PROVIDED DATA
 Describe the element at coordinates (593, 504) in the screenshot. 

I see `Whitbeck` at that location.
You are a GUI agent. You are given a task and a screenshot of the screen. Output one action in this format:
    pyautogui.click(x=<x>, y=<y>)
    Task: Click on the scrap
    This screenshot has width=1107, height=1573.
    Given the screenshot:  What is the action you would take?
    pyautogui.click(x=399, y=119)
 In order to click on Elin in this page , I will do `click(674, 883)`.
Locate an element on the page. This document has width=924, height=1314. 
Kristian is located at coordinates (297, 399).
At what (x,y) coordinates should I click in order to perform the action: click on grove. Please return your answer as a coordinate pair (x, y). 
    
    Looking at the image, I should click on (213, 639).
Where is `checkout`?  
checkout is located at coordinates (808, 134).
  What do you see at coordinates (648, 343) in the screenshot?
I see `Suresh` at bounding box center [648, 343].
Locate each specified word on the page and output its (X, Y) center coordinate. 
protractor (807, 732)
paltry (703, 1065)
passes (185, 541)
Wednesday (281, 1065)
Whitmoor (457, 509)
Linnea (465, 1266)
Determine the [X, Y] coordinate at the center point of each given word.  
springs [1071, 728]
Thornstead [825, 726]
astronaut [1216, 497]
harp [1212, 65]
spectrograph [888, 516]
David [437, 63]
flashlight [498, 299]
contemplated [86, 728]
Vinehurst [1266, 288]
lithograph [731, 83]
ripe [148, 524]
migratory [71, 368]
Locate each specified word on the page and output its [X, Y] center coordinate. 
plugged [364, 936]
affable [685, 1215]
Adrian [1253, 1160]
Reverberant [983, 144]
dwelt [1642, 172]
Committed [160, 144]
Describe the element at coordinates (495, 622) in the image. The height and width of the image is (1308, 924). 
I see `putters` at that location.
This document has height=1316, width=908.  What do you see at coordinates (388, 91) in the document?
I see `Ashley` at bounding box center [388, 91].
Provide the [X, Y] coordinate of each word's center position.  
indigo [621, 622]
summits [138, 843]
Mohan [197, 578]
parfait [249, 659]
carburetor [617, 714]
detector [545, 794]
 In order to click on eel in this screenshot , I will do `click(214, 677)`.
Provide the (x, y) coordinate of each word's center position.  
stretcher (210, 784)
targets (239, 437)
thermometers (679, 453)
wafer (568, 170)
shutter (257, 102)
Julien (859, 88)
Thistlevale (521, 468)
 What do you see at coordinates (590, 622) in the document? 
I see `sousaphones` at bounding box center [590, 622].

EXERCISE OBJECTIVE
Copy all of the lines above exactly as they appear.

RESULT OF THIS TASK
 Describe the element at coordinates (593, 504) in the screenshot. 

I see `Whitbeck` at that location.
You are a GUI agent. You are given a task and a screenshot of the screen. Output one action in this format:
    pyautogui.click(x=<x>, y=<y>)
    Task: Click on the scrap
    This screenshot has width=1107, height=1573.
    Given the screenshot:  What is the action you would take?
    pyautogui.click(x=399, y=119)
 In order to click on Elin in this page , I will do `click(674, 883)`.
Locate an element on the page. This document has width=924, height=1314. 
Kristian is located at coordinates (297, 399).
At what (x,y) coordinates should I click in order to perform the action: click on grove. Please return your answer as a coordinate pair (x, y). 
    
    Looking at the image, I should click on (213, 639).
Where is `checkout`?  
checkout is located at coordinates (808, 134).
  What do you see at coordinates (648, 343) in the screenshot?
I see `Suresh` at bounding box center [648, 343].
Locate each specified word on the page and output its (X, Y) center coordinate. 
protractor (807, 732)
paltry (703, 1065)
passes (185, 541)
Wednesday (281, 1065)
Whitmoor (457, 509)
Linnea (465, 1266)
Determine the [X, Y] coordinate at the center point of each given word.  
springs [1071, 728]
Thornstead [825, 726]
astronaut [1216, 497]
harp [1212, 65]
spectrograph [888, 516]
David [437, 63]
flashlight [498, 299]
contemplated [86, 728]
Vinehurst [1266, 288]
lithograph [731, 83]
ripe [148, 524]
migratory [71, 368]
Locate each specified word on the page and output its [X, Y] center coordinate. 
plugged [364, 936]
affable [685, 1215]
Adrian [1253, 1160]
Reverberant [983, 144]
dwelt [1642, 172]
Committed [160, 144]
Describe the element at coordinates (495, 622) in the image. The height and width of the image is (1308, 924). 
I see `putters` at that location.
This document has height=1316, width=908.  What do you see at coordinates (388, 91) in the document?
I see `Ashley` at bounding box center [388, 91].
Provide the [X, Y] coordinate of each word's center position.  
indigo [621, 622]
summits [138, 843]
Mohan [197, 578]
parfait [249, 659]
carburetor [617, 714]
detector [545, 794]
 In order to click on eel in this screenshot , I will do `click(214, 677)`.
Provide the (x, y) coordinate of each word's center position.  
stretcher (210, 784)
targets (239, 437)
thermometers (679, 453)
wafer (568, 170)
shutter (257, 102)
Julien (859, 88)
Thistlevale (521, 468)
 What do you see at coordinates (590, 622) in the document? 
I see `sousaphones` at bounding box center [590, 622].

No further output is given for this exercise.